## Activity
Transcribe exactly, please, the line bearing "(601, 444) = (526, 332): grey" and all later lines through the end of the records, with the pictures left out.

Top of Record excerpts

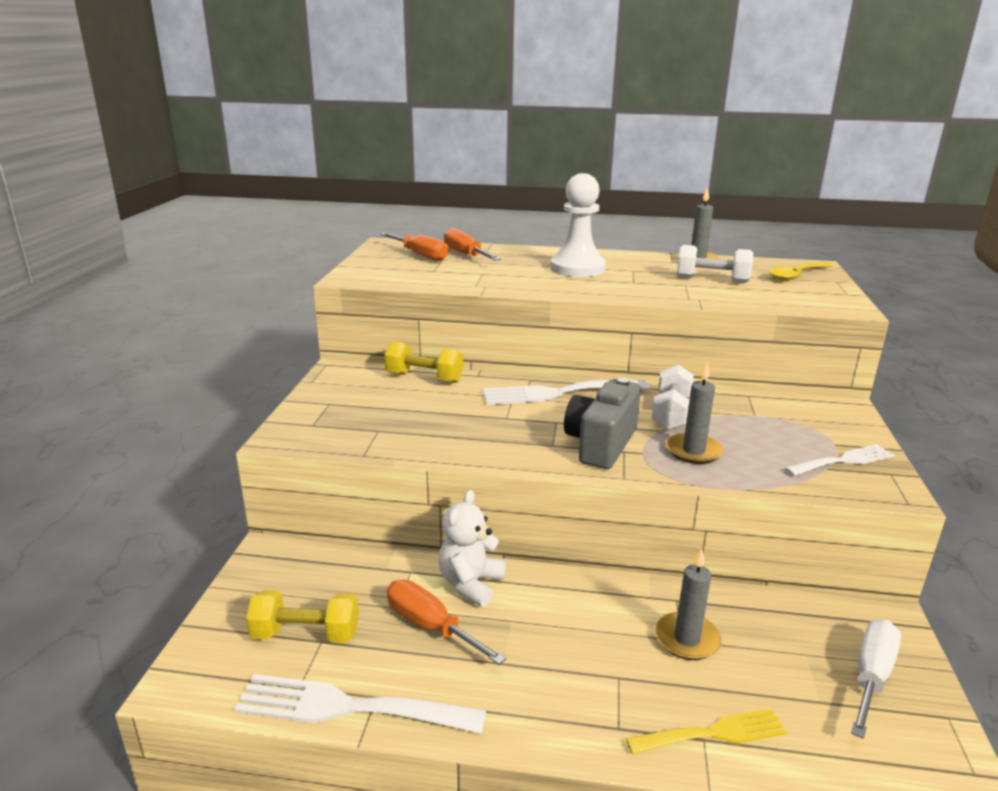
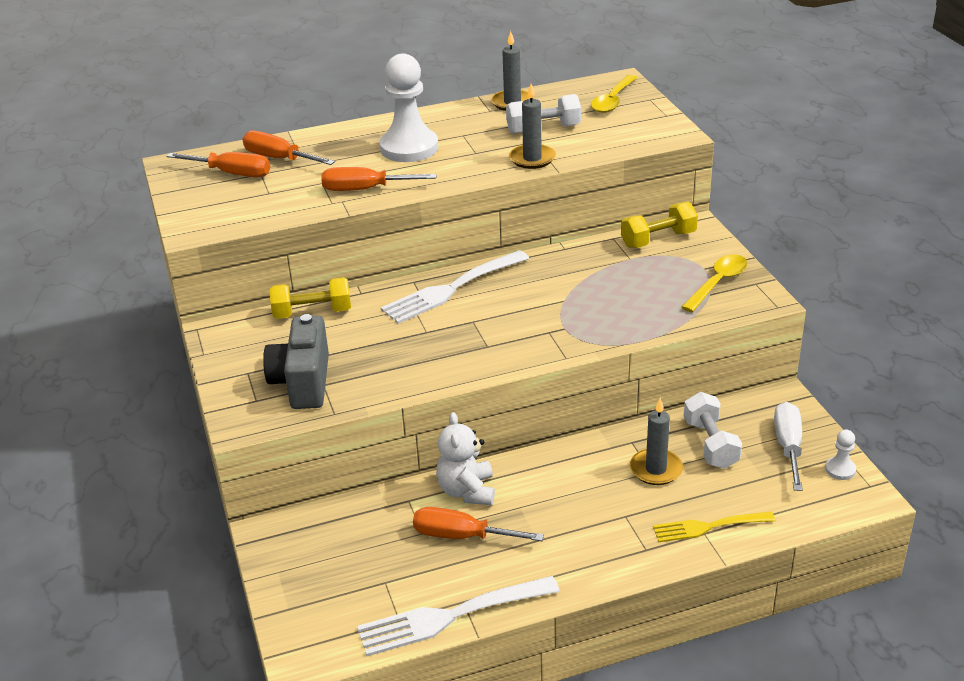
camera: 25 degrees left, 10 degrees up
(306, 634) = (368, 582): yellow dumbbell -> yellow dumbbell (658, 239)
(512, 284) = (365, 189): none -> orange screwdriver
(601, 444) = (526, 332): grey camera -> grey camera (303, 382)
(671, 413) = (562, 279): white dumbbell -> white dumbbell (710, 444)
(693, 451) = (603, 313): grey candle -> grey candle (532, 159)
(713, 733) = (708, 527): yellow fork -> yellow fork turned 150 degrees counterclockwise
(843, 461) = (718, 283): white fork -> yellow spoon
(935, 733) = (840, 469): none -> white pawn

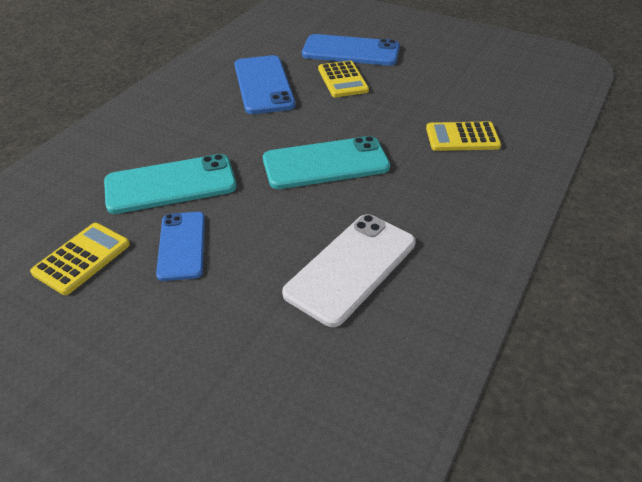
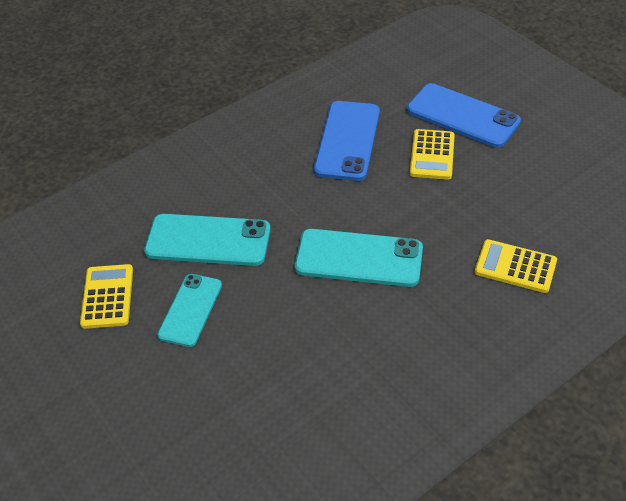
camera: 25 degrees right, 5 degrees up
(82, 258) = (107, 297): yellow calculator -> yellow calculator turned 60 degrees counterclockwise
(182, 245) = (190, 310): blue phone -> turquoise phone
(351, 268) = (322, 381): white phone -> none

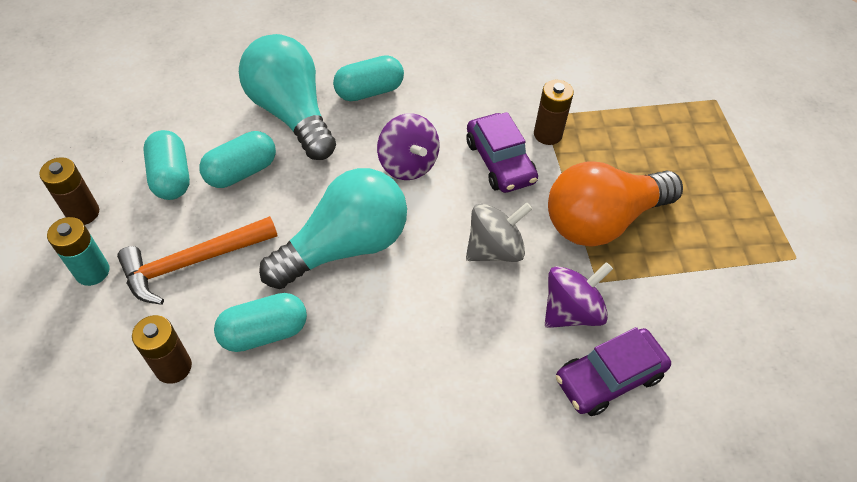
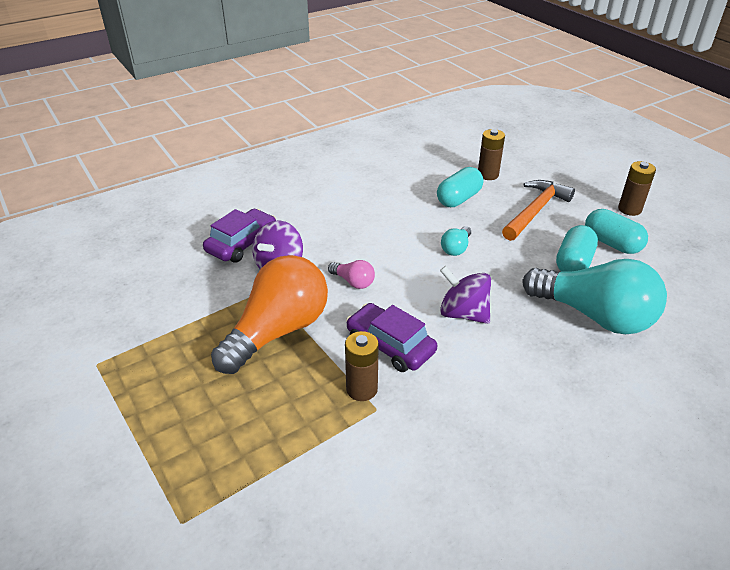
camera: 155 degrees right, 15 degrees down
(92, 271) = (581, 190): turquoise battery -> none
(345, 246) = (456, 248): turquoise light bulb -> turquoise light bulb, size x0.42
(369, 91) = (557, 362): turquoise capsule -> none
(494, 249) = (353, 282): grey spinning top -> pink light bulb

Bottom of Record excerpts

## Solution to this exercise
(601, 444) = (526, 332): grey camera -> grey camera (303, 382)
(671, 413) = (562, 279): white dumbbell -> white dumbbell (710, 444)
(693, 451) = (603, 313): grey candle -> grey candle (532, 159)
(713, 733) = (708, 527): yellow fork -> yellow fork turned 150 degrees counterclockwise
(843, 461) = (718, 283): white fork -> yellow spoon
(935, 733) = (840, 469): none -> white pawn

camera: 25 degrees right, 5 degrees up
(82, 258) = (107, 297): yellow calculator -> yellow calculator turned 60 degrees counterclockwise
(182, 245) = (190, 310): blue phone -> turquoise phone
(351, 268) = (322, 381): white phone -> none

camera: 155 degrees right, 15 degrees down
(92, 271) = (581, 190): turquoise battery -> none
(345, 246) = (456, 248): turquoise light bulb -> turquoise light bulb, size x0.42
(369, 91) = (557, 362): turquoise capsule -> none
(494, 249) = (353, 282): grey spinning top -> pink light bulb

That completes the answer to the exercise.